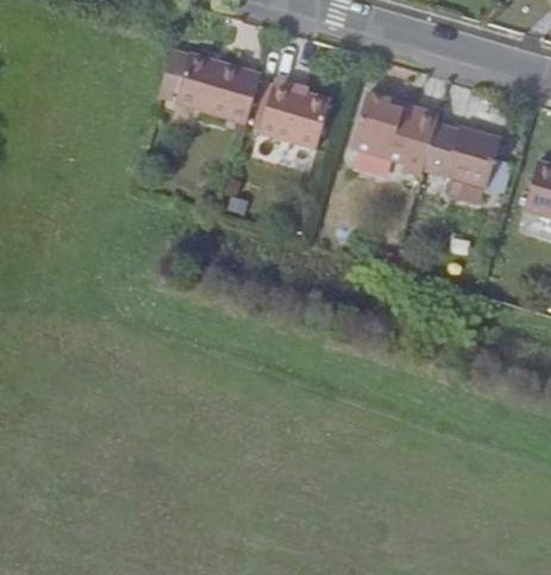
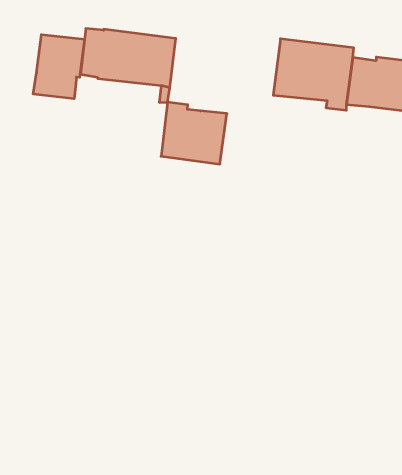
building: none -> [33,35,85,99]
building: [259,77,333,149] -> [161,102,227,164]

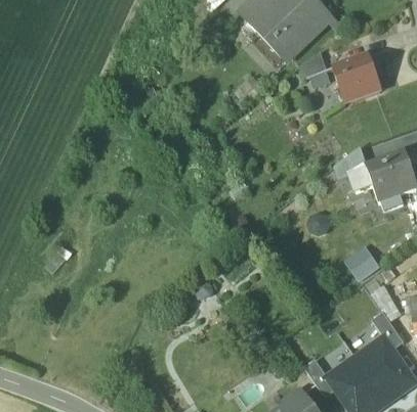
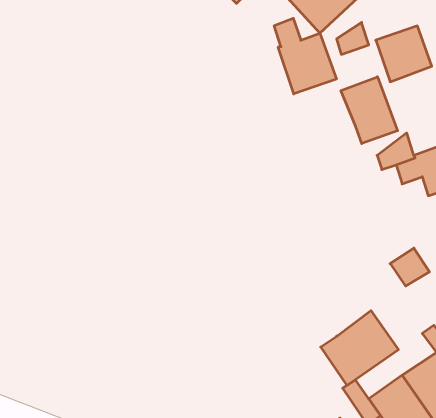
building: none -> [274,18,336,94]
building: none -> [341,77,398,144]
building: none -> [321,311,398,385]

------------------------

**Work order:** Repeat the material above verbatim. Leave the pictures behind.

**Answer to this problem:**
building: none -> [33,35,85,99]
building: [259,77,333,149] -> [161,102,227,164]

building: none -> [274,18,336,94]
building: none -> [341,77,398,144]
building: none -> [321,311,398,385]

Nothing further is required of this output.